**PROMPT**
A verbatim copy of the line containing "grey house: 1 -> 0" and all lines after it, up to and including the final line of the records, is the only acceptable output.
═══
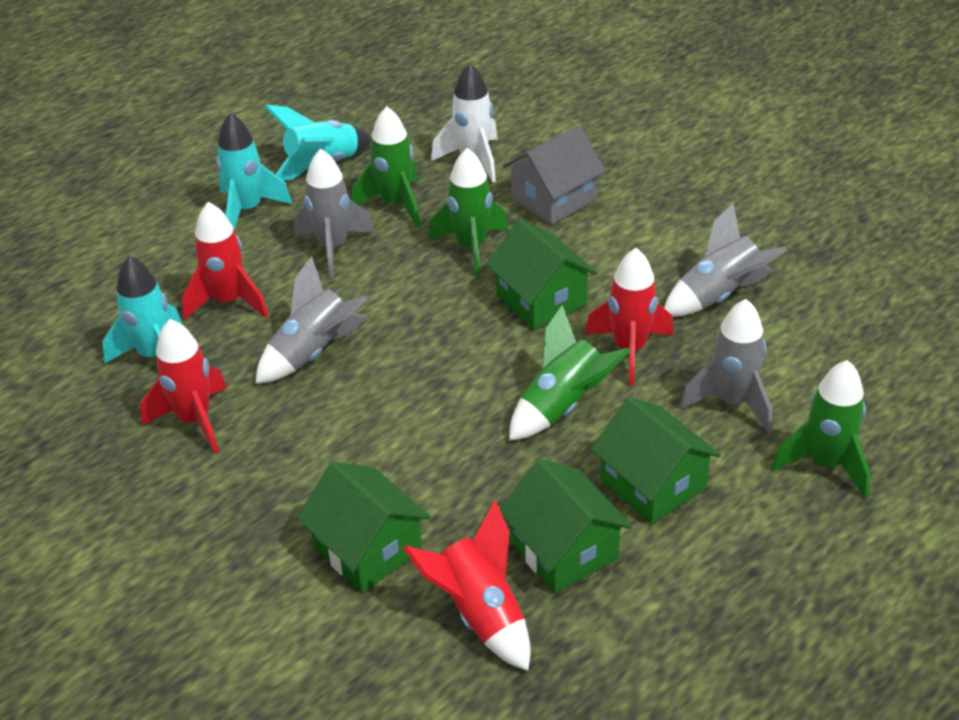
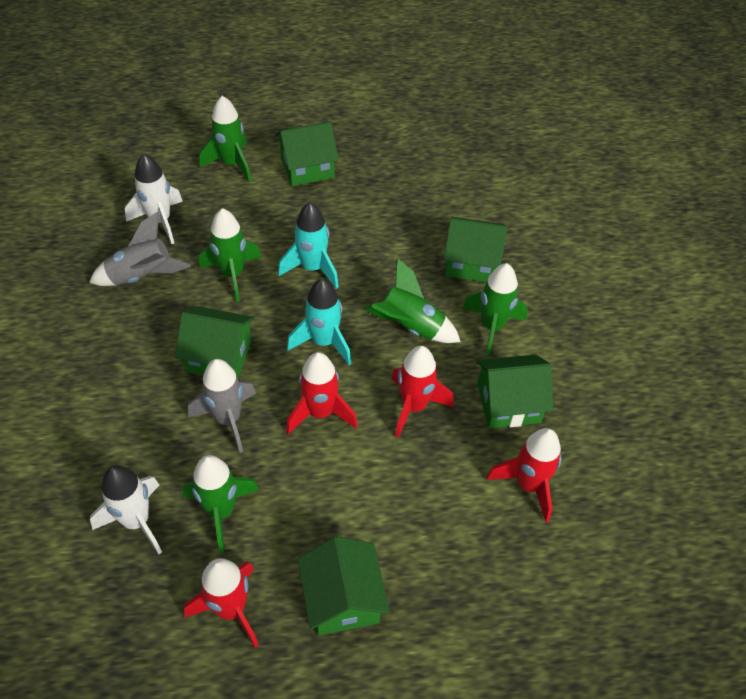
green house: 4 -> 5
green rocket: 4 -> 5
grey house: 1 -> 0
grey rocket: 4 -> 2
turquoise rocket: 3 -> 2
white rocket: 1 -> 2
═══
**ANSWER TO THIS TASK**
grey house: 1 -> 0
grey rocket: 4 -> 2
turquoise rocket: 3 -> 2
white rocket: 1 -> 2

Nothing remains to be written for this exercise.